Data for this exercise:

---+---

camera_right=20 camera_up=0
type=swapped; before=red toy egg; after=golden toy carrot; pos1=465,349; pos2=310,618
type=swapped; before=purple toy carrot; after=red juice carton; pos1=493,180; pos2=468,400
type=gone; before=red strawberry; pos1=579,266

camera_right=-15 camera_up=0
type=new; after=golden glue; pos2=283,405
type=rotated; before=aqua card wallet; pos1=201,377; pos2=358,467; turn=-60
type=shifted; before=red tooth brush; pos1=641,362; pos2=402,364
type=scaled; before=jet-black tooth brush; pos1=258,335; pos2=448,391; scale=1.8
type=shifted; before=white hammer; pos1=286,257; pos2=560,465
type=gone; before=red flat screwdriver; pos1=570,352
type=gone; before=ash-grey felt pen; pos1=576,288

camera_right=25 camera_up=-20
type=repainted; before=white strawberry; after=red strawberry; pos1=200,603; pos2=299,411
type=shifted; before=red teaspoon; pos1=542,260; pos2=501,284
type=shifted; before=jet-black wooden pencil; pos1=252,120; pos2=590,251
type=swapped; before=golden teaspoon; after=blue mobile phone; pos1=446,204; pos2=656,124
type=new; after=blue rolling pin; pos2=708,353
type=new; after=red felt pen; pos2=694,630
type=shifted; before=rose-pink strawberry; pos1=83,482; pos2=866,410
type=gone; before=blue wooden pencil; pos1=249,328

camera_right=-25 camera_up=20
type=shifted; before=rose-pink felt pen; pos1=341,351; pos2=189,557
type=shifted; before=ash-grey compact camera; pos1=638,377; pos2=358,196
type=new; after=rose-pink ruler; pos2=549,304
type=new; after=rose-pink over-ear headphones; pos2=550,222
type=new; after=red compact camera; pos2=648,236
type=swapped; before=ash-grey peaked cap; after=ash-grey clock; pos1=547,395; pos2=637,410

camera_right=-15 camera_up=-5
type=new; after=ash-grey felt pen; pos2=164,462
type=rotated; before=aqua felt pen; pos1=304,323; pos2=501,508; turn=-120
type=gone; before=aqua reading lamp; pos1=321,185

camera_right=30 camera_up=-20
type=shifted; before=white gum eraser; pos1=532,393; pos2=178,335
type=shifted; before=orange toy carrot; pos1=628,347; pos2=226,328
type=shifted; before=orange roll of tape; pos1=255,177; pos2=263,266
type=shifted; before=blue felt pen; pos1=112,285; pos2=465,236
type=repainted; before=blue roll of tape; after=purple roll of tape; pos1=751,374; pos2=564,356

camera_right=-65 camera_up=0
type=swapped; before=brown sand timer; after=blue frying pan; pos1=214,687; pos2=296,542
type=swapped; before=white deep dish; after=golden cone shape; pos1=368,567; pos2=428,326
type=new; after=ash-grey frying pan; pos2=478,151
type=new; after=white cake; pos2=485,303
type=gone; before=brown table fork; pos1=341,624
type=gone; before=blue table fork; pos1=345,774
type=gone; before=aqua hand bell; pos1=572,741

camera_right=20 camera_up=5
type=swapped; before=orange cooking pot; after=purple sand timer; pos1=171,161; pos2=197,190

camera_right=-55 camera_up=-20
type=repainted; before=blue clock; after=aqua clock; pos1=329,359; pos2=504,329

---+---

Please copy the lines above from the line with "type=rotated; before=aqua felt" up to and including the line with "type=gone; before=blue table", exactly as written and with nothing else.

Reply to the exercise:
type=rotated; before=aqua felt pen; pos1=304,323; pos2=501,508; turn=-120
type=gone; before=aqua reading lamp; pos1=321,185

camera_right=30 camera_up=-20
type=shifted; before=white gum eraser; pos1=532,393; pos2=178,335
type=shifted; before=orange toy carrot; pos1=628,347; pos2=226,328
type=shifted; before=orange roll of tape; pos1=255,177; pos2=263,266
type=shifted; before=blue felt pen; pos1=112,285; pos2=465,236
type=repainted; before=blue roll of tape; after=purple roll of tape; pos1=751,374; pos2=564,356

camera_right=-65 camera_up=0
type=swapped; before=brown sand timer; after=blue frying pan; pos1=214,687; pos2=296,542
type=swapped; before=white deep dish; after=golden cone shape; pos1=368,567; pos2=428,326
type=new; after=ash-grey frying pan; pos2=478,151
type=new; after=white cake; pos2=485,303
type=gone; before=brown table fork; pos1=341,624
type=gone; before=blue table fork; pos1=345,774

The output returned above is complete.